- What the exercise asks
Select from the records below every line that has the word "eraser" in it.

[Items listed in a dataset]
▼▼▼
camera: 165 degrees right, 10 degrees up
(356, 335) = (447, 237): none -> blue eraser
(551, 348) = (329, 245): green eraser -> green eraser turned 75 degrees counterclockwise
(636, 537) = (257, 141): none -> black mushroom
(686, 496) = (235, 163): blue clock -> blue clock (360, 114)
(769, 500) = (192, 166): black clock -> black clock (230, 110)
▲▲▲
▼▼▼
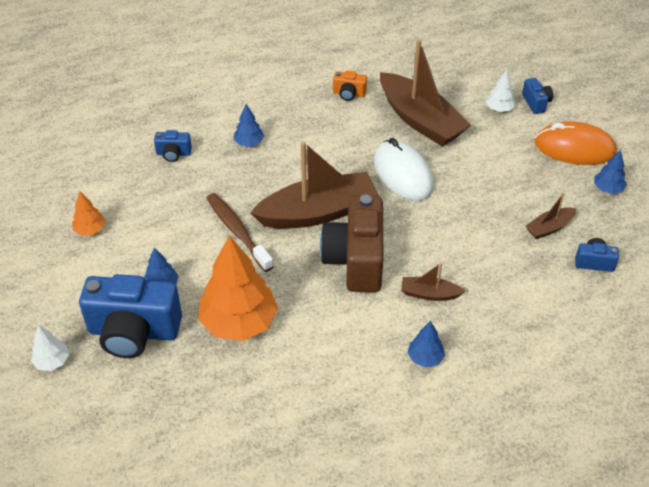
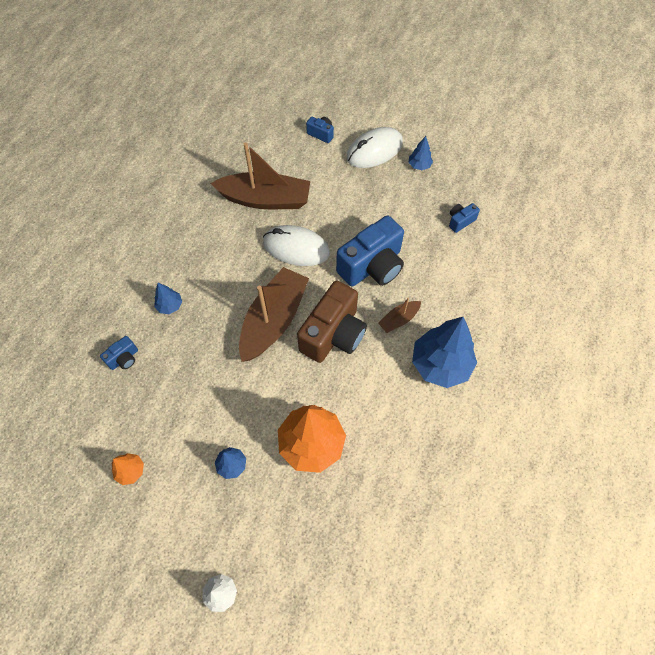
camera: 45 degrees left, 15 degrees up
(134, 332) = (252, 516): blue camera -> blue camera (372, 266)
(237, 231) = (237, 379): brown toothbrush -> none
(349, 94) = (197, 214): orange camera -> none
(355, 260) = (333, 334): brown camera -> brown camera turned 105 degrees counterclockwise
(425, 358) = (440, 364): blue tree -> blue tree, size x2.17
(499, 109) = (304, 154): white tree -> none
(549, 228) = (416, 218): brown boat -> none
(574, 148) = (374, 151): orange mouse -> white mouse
▲▲▲
▼▼▼
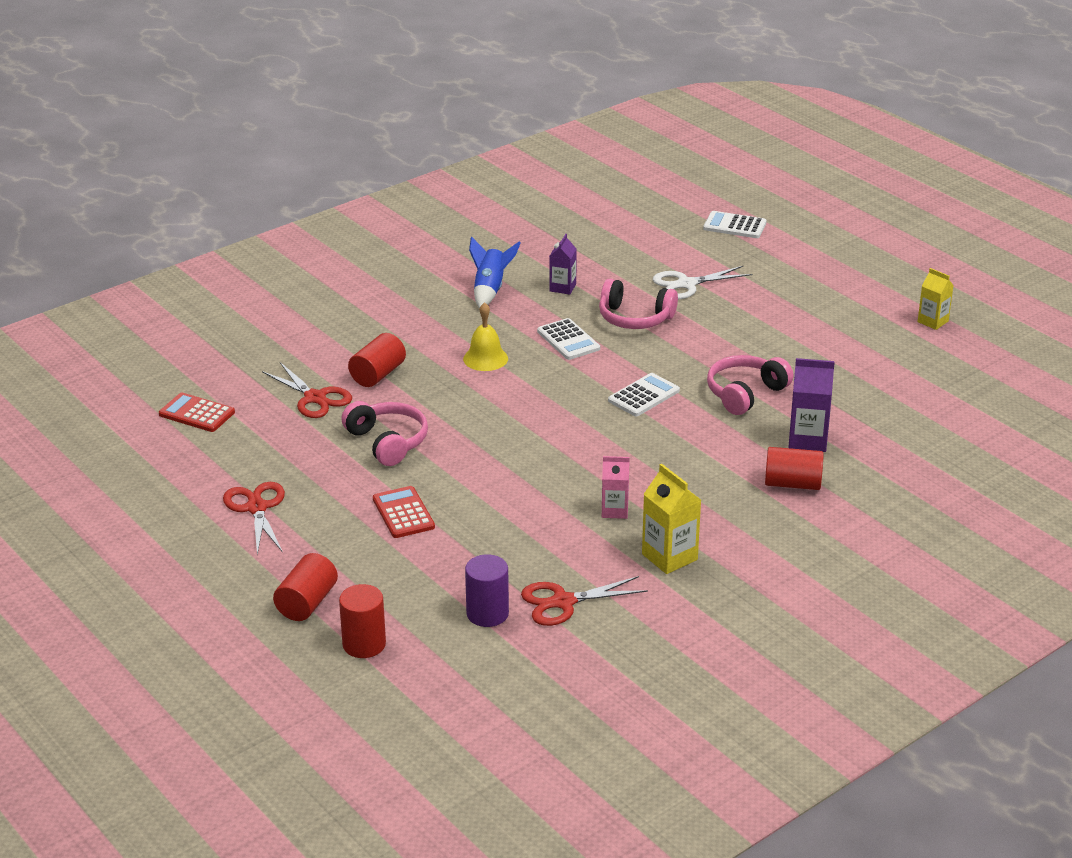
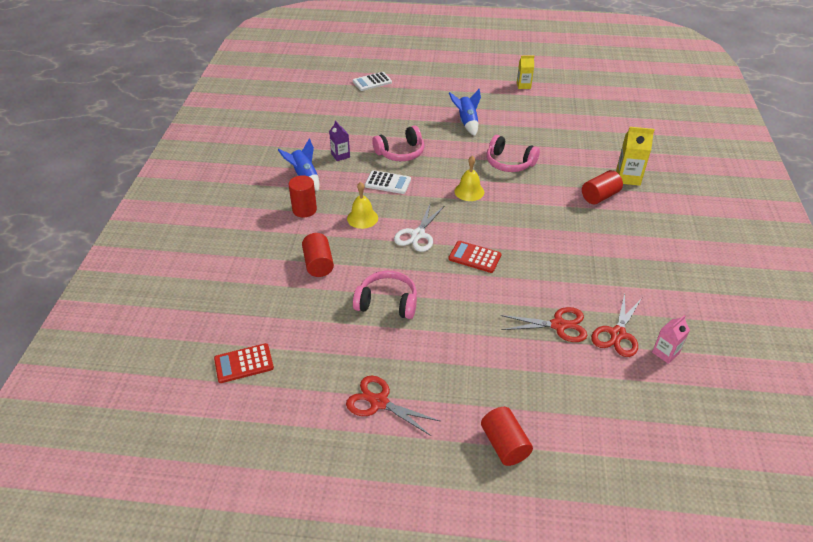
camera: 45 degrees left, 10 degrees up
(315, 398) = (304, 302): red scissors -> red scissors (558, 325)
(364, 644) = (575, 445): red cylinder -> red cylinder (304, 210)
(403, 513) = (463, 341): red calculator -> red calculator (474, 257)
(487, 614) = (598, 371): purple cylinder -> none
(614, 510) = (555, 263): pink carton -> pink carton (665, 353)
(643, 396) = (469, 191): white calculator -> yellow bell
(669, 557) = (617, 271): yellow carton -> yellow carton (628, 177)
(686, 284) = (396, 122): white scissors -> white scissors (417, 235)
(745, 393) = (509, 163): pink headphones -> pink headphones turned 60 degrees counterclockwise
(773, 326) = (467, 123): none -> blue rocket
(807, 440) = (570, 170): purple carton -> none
▲▲▲
- Answer for this exercise
(356, 335) = (447, 237): none -> blue eraser
(551, 348) = (329, 245): green eraser -> green eraser turned 75 degrees counterclockwise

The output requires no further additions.